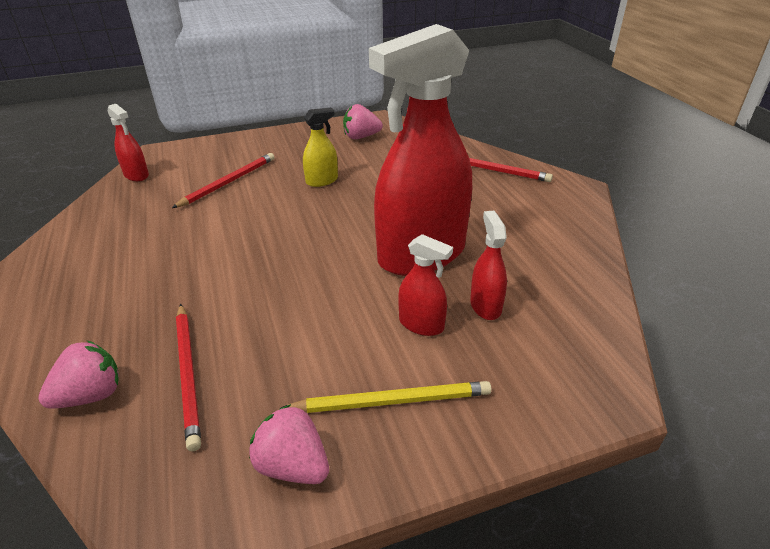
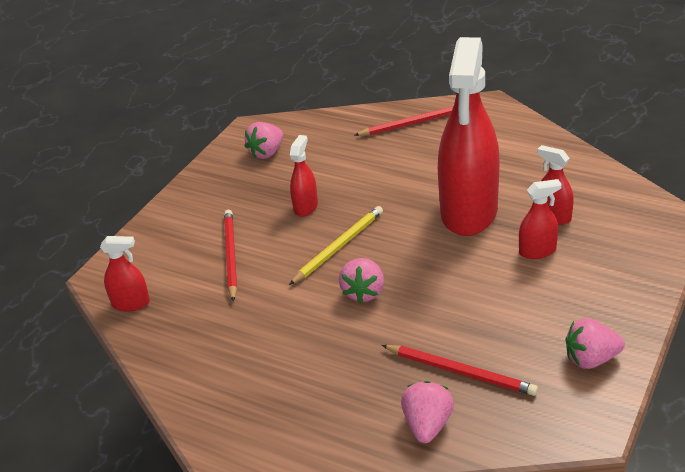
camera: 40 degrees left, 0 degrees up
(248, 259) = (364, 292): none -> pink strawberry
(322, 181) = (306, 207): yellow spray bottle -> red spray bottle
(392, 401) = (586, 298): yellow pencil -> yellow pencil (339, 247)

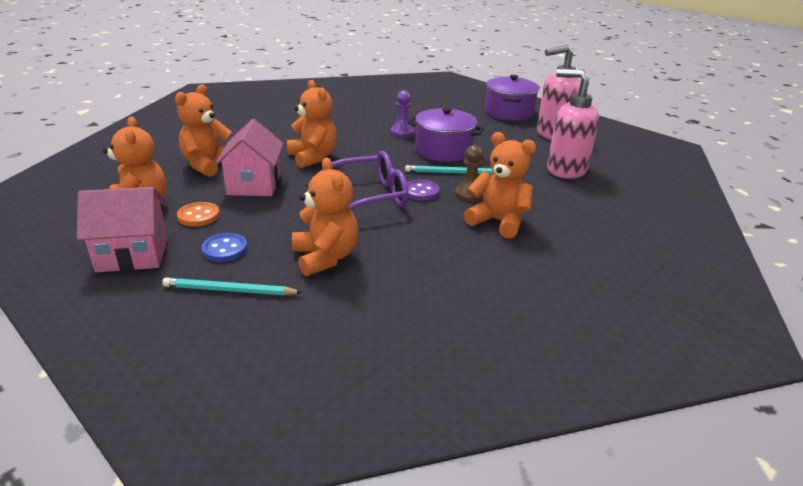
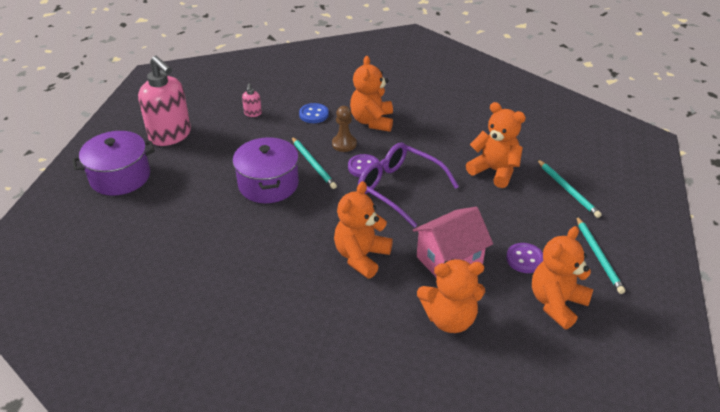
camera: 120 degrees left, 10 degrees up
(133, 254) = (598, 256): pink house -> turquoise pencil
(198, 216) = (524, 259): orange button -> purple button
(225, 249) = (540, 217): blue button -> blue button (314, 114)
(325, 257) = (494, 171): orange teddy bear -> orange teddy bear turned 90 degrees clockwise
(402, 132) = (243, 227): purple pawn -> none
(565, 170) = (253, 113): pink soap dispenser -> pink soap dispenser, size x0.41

Prompt |
Every line from the one containing "(198, 216) = (524, 259): orange" to the end of the entries must be set down exactly, with none omitted and none added.

Written reply |
(198, 216) = (524, 259): orange button -> purple button
(225, 249) = (540, 217): blue button -> blue button (314, 114)
(325, 257) = (494, 171): orange teddy bear -> orange teddy bear turned 90 degrees clockwise
(402, 132) = (243, 227): purple pawn -> none
(565, 170) = (253, 113): pink soap dispenser -> pink soap dispenser, size x0.41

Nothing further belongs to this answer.